What to do:
Count lines holding the string "moved" in the data that follows. Reply with one number only.

Entries supplied:
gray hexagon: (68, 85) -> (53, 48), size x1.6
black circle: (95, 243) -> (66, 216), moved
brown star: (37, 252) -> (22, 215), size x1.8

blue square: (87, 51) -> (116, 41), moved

--

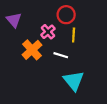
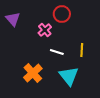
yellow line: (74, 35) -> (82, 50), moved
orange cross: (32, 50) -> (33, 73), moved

Exercise answer:
4